Saved entries:
== == ==
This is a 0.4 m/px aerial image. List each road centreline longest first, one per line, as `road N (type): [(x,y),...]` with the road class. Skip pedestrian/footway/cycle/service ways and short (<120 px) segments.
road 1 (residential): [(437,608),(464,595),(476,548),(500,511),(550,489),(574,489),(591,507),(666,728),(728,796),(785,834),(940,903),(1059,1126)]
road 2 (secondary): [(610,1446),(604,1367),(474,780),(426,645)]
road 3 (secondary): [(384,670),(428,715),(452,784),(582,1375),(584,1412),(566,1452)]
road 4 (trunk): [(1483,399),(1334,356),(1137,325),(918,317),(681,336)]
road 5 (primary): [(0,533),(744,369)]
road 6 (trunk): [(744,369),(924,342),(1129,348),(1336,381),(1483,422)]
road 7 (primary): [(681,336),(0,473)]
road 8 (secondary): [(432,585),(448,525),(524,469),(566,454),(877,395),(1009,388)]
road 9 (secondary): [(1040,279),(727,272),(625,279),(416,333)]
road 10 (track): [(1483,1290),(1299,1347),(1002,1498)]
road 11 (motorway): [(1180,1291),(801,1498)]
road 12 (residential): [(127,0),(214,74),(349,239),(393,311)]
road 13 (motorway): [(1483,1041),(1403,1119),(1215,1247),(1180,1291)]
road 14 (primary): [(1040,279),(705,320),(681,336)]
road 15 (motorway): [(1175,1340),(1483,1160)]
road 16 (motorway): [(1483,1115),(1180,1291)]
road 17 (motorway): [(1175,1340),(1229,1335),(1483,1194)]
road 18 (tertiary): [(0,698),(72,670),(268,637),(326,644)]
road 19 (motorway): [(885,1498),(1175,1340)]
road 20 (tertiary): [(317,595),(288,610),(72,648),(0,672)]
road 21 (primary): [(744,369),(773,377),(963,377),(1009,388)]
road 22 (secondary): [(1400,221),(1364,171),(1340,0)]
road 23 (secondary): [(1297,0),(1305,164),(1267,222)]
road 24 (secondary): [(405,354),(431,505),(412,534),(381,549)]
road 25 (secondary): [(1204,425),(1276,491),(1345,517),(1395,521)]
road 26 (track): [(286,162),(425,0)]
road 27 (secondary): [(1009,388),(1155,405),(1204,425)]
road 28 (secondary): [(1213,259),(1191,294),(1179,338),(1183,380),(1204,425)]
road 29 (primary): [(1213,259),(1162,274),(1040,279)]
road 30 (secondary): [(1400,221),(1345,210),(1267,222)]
== == ==
_Instructions to follow_
Copy each line from the data above that includes "motorway".

_Exercise result_
road 11 (motorway): [(1180,1291),(801,1498)]
road 13 (motorway): [(1483,1041),(1403,1119),(1215,1247),(1180,1291)]
road 15 (motorway): [(1175,1340),(1483,1160)]
road 16 (motorway): [(1483,1115),(1180,1291)]
road 17 (motorway): [(1175,1340),(1229,1335),(1483,1194)]
road 19 (motorway): [(885,1498),(1175,1340)]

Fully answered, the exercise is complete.